(Instructions for the task): Images are not part of the copy; write out the rest of the data exactly as given.

------ Dataset excerpts

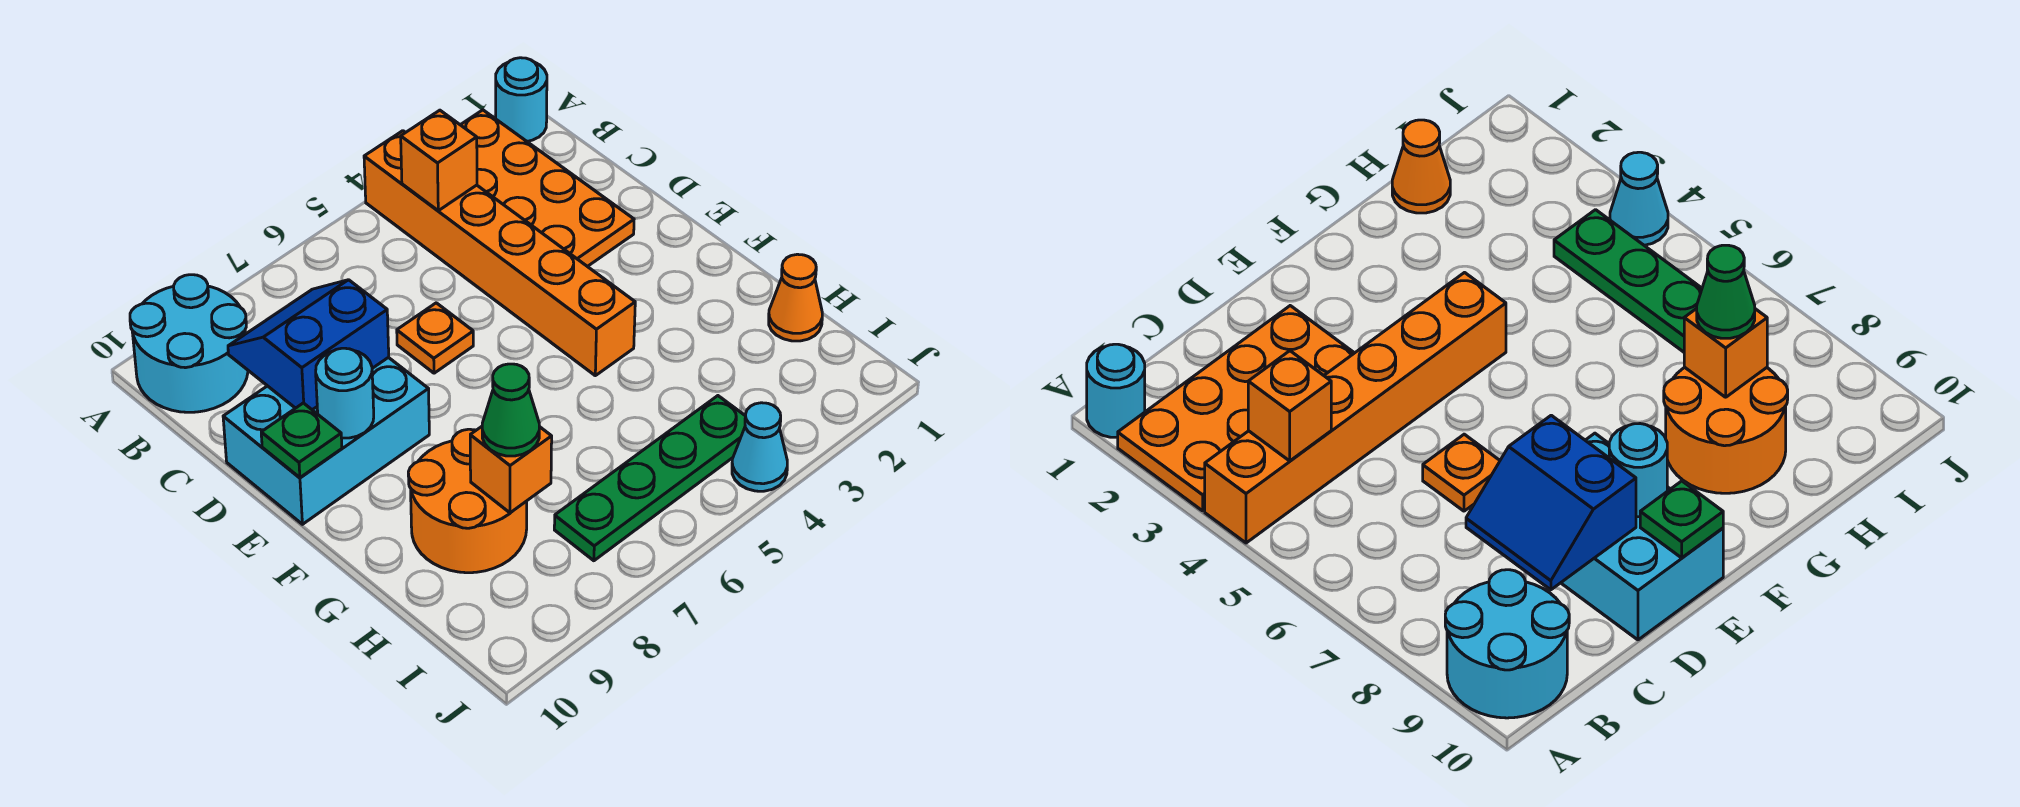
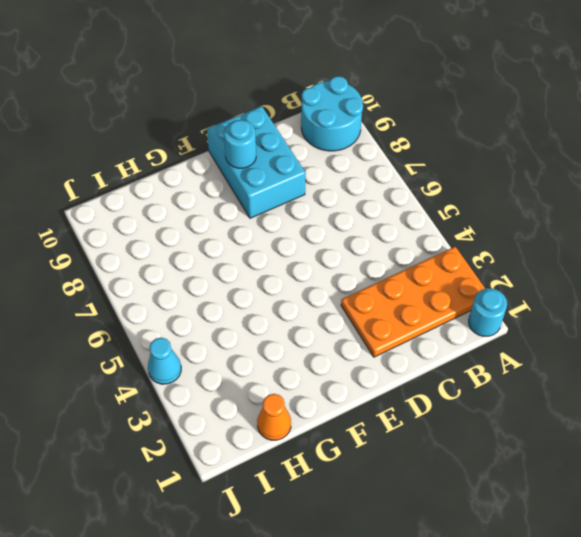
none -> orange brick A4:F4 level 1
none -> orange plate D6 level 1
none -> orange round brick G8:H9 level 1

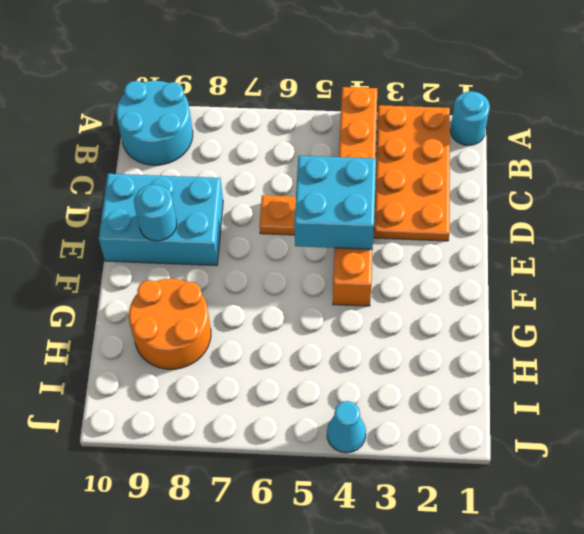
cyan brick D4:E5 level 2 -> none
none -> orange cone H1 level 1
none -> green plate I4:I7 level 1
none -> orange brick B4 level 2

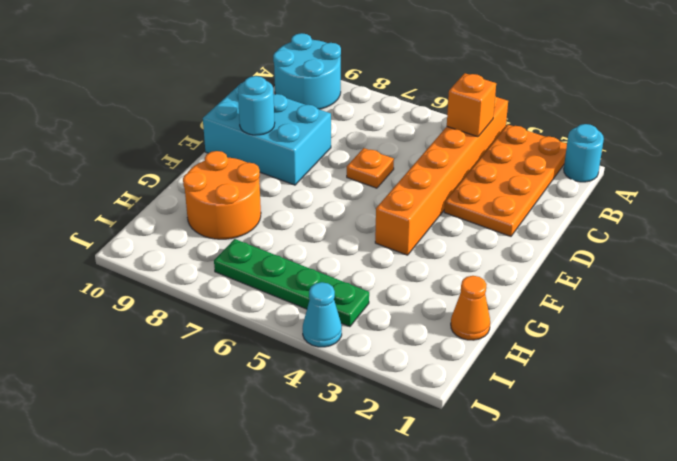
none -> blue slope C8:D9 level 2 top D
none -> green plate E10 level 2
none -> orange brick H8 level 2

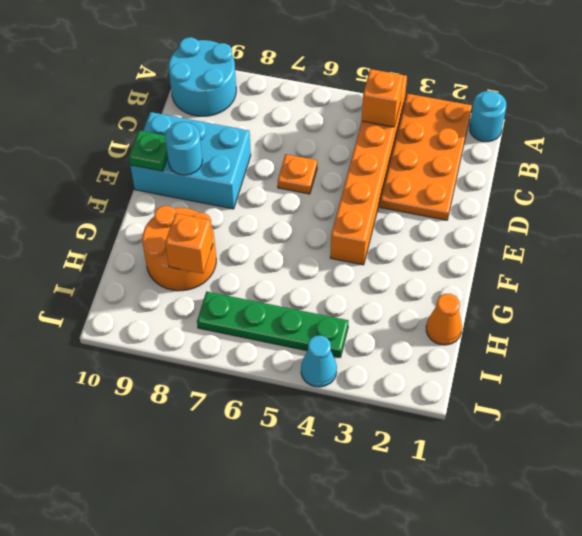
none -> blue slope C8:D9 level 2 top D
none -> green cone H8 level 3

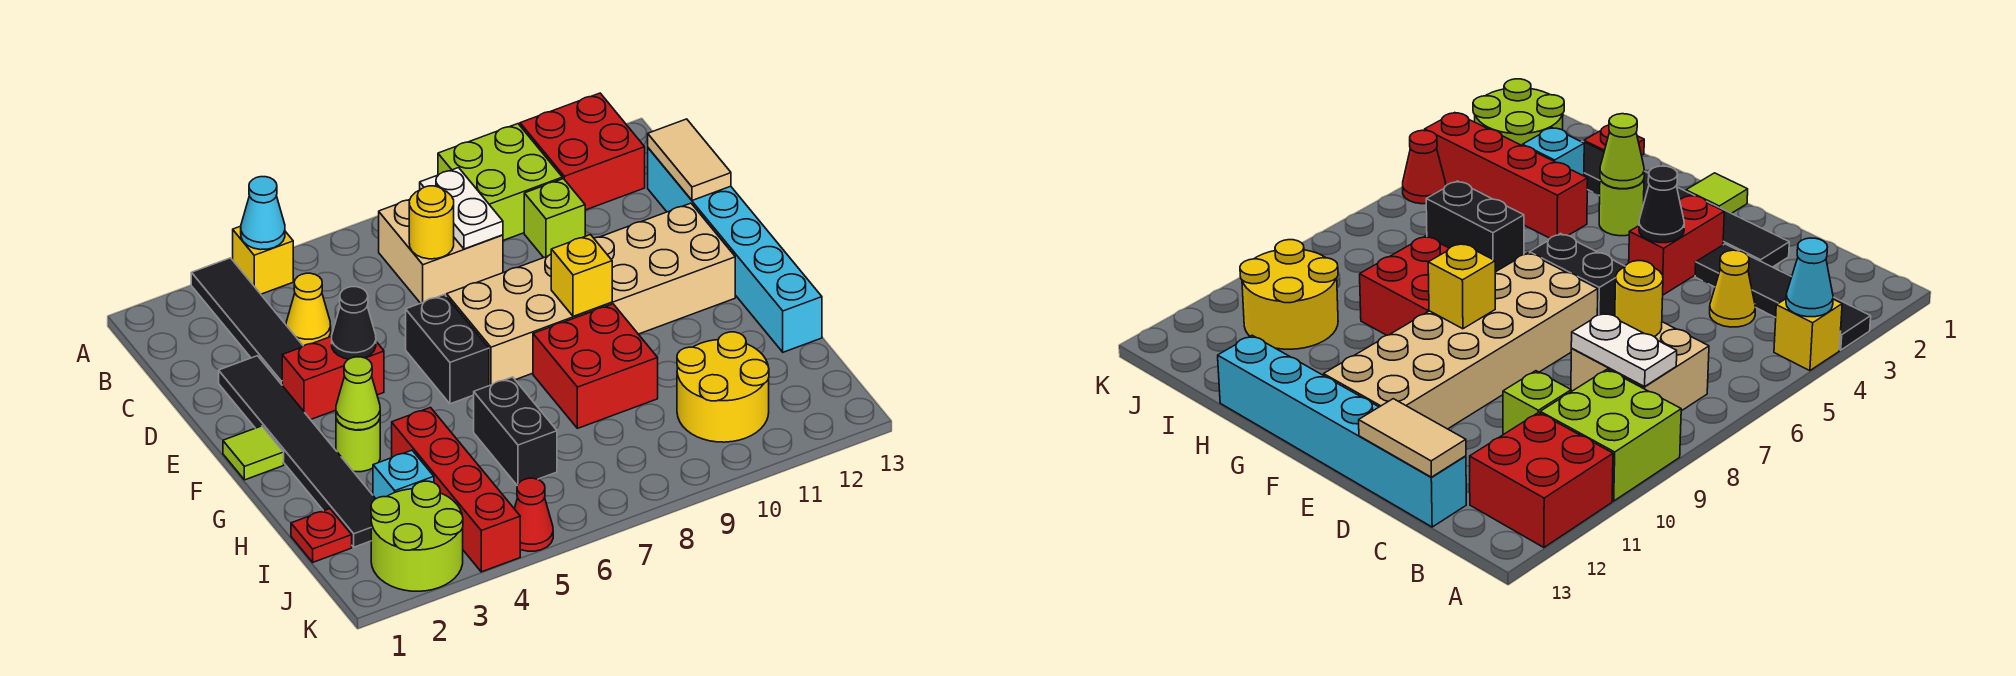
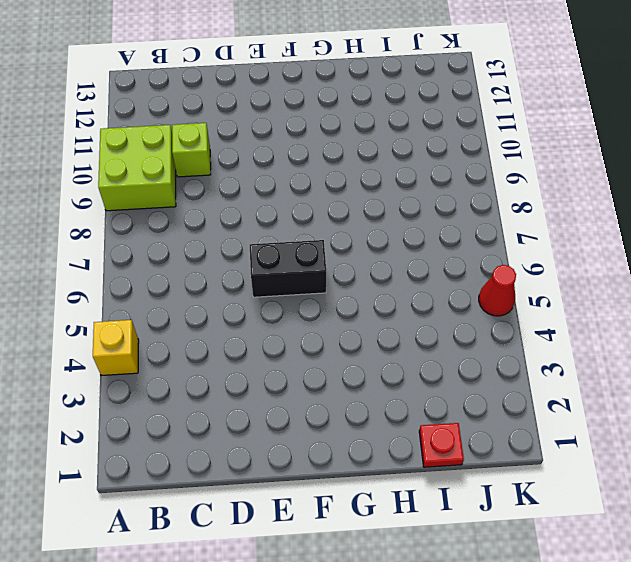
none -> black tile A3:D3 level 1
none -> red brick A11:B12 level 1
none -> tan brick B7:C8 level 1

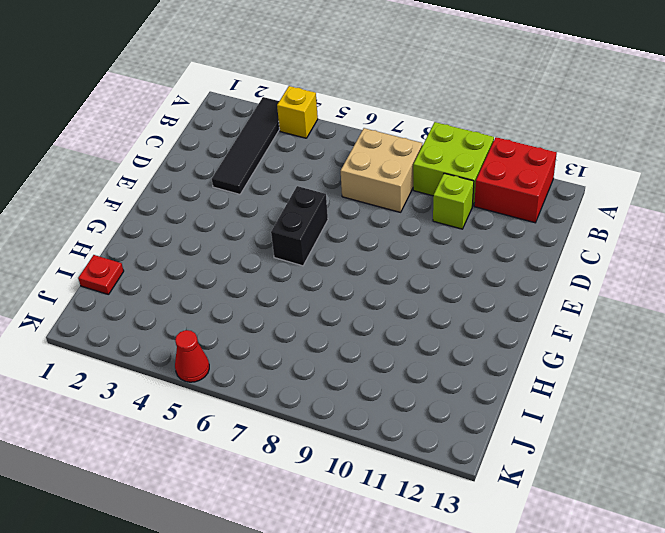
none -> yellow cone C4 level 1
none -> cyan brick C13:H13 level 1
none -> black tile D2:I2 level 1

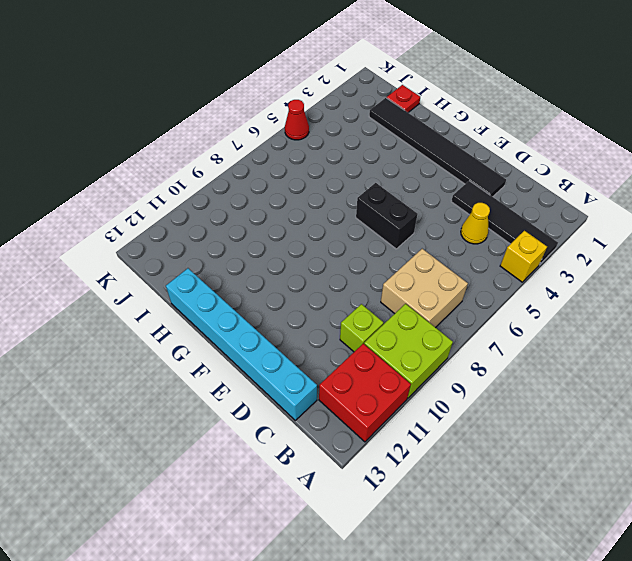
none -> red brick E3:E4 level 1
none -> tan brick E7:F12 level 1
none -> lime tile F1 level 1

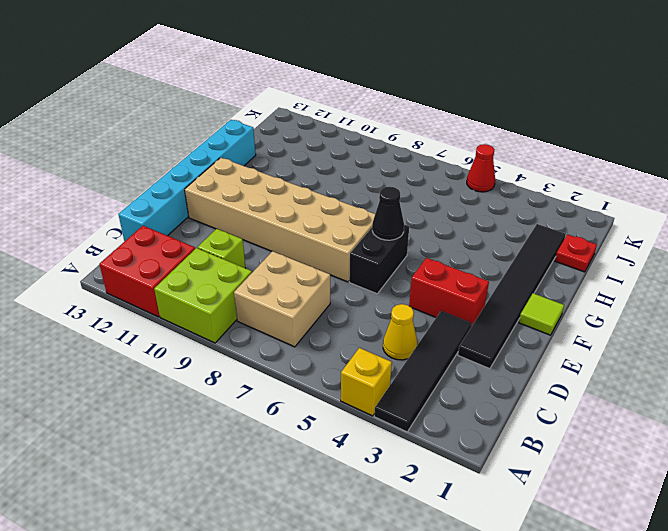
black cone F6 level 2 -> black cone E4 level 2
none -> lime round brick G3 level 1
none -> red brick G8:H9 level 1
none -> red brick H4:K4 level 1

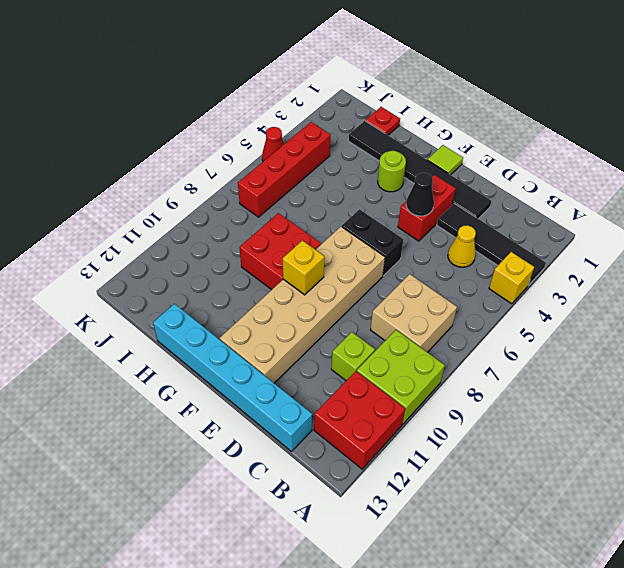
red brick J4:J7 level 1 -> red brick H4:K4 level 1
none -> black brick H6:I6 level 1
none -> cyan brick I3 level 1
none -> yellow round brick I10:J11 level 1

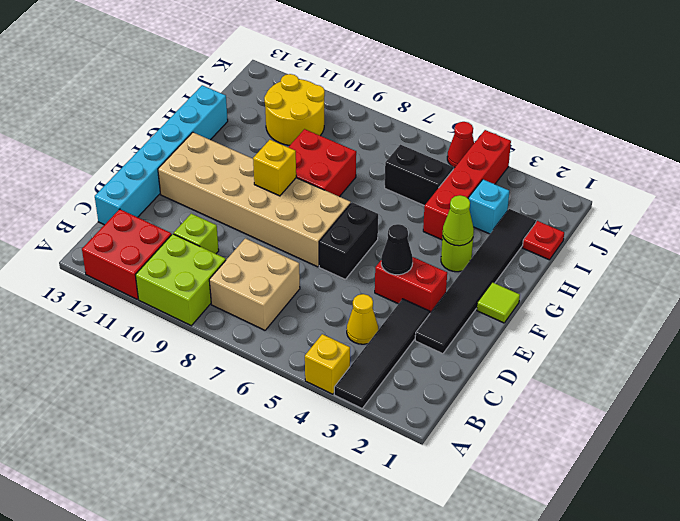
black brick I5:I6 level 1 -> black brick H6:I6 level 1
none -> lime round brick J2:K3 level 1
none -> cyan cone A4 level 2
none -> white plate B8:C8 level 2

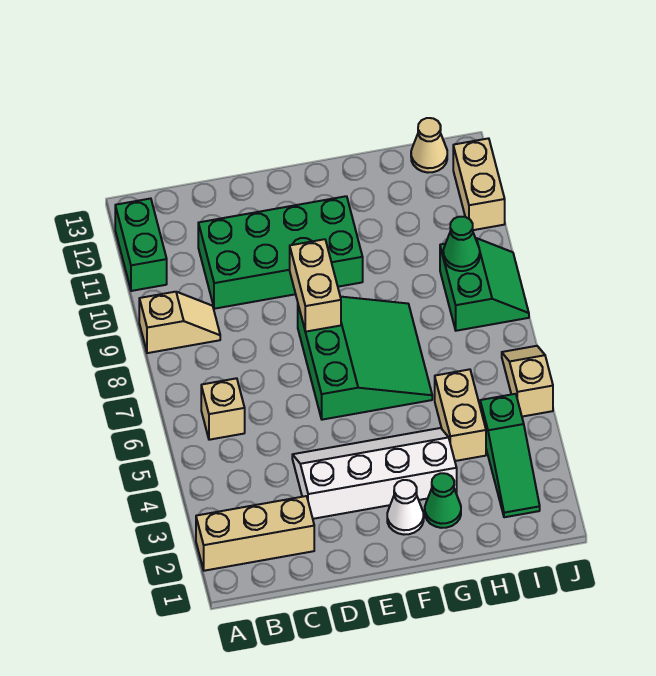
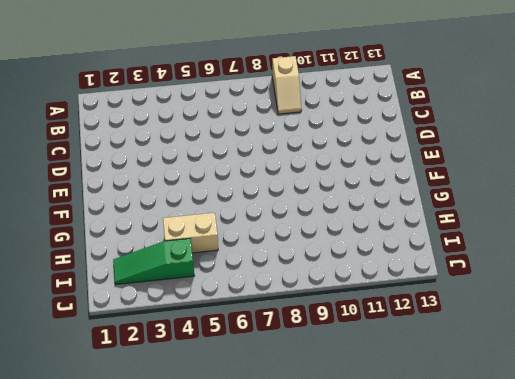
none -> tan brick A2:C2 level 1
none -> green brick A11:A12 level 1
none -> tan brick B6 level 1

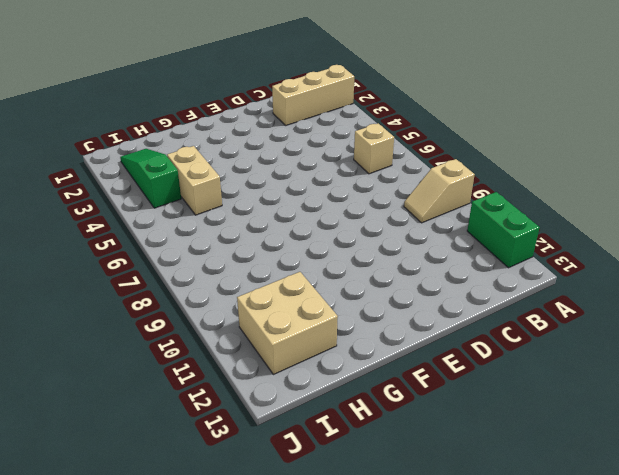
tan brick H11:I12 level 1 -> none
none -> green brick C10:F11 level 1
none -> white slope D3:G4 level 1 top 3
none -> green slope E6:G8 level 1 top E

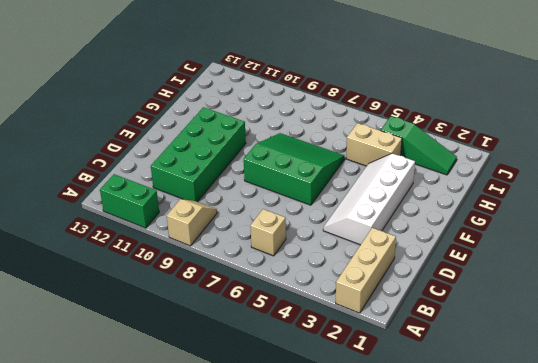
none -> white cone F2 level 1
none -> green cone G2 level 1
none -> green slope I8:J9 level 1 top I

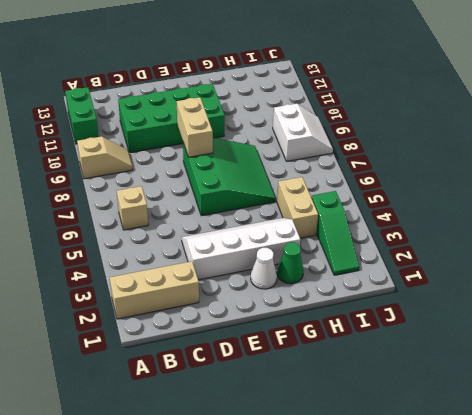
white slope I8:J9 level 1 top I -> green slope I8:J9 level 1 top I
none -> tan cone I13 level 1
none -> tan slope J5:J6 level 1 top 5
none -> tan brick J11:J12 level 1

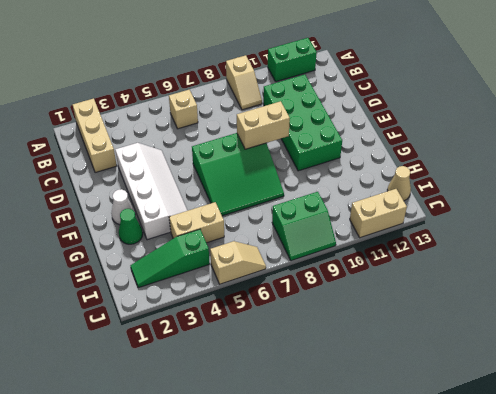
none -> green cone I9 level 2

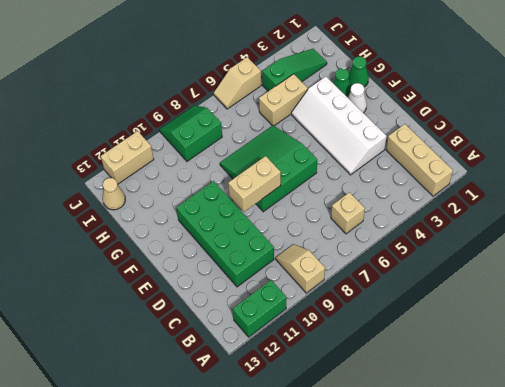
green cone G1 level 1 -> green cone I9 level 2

------------

(Result):
none -> orange brick A4:F4 level 1
none -> orange plate D6 level 1
none -> orange round brick G8:H9 level 1

cyan brick D4:E5 level 2 -> none
none -> orange cone H1 level 1
none -> green plate I4:I7 level 1
none -> orange brick B4 level 2

none -> blue slope C8:D9 level 2 top D
none -> green plate E10 level 2
none -> orange brick H8 level 2

none -> blue slope C8:D9 level 2 top D
none -> green cone H8 level 3

none -> black tile A3:D3 level 1
none -> red brick A11:B12 level 1
none -> tan brick B7:C8 level 1

none -> yellow cone C4 level 1
none -> cyan brick C13:H13 level 1
none -> black tile D2:I2 level 1

none -> red brick E3:E4 level 1
none -> tan brick E7:F12 level 1
none -> lime tile F1 level 1

black cone F6 level 2 -> black cone E4 level 2
none -> lime round brick G3 level 1
none -> red brick G8:H9 level 1
none -> red brick H4:K4 level 1

red brick J4:J7 level 1 -> red brick H4:K4 level 1
none -> black brick H6:I6 level 1
none -> cyan brick I3 level 1
none -> yellow round brick I10:J11 level 1

black brick I5:I6 level 1 -> black brick H6:I6 level 1
none -> lime round brick J2:K3 level 1
none -> cyan cone A4 level 2
none -> white plate B8:C8 level 2

none -> tan brick A2:C2 level 1
none -> green brick A11:A12 level 1
none -> tan brick B6 level 1

tan brick H11:I12 level 1 -> none
none -> green brick C10:F11 level 1
none -> white slope D3:G4 level 1 top 3
none -> green slope E6:G8 level 1 top E

none -> white cone F2 level 1
none -> green cone G2 level 1
none -> green slope I8:J9 level 1 top I

white slope I8:J9 level 1 top I -> green slope I8:J9 level 1 top I
none -> tan cone I13 level 1
none -> tan slope J5:J6 level 1 top 5
none -> tan brick J11:J12 level 1

none -> green cone I9 level 2

green cone G1 level 1 -> green cone I9 level 2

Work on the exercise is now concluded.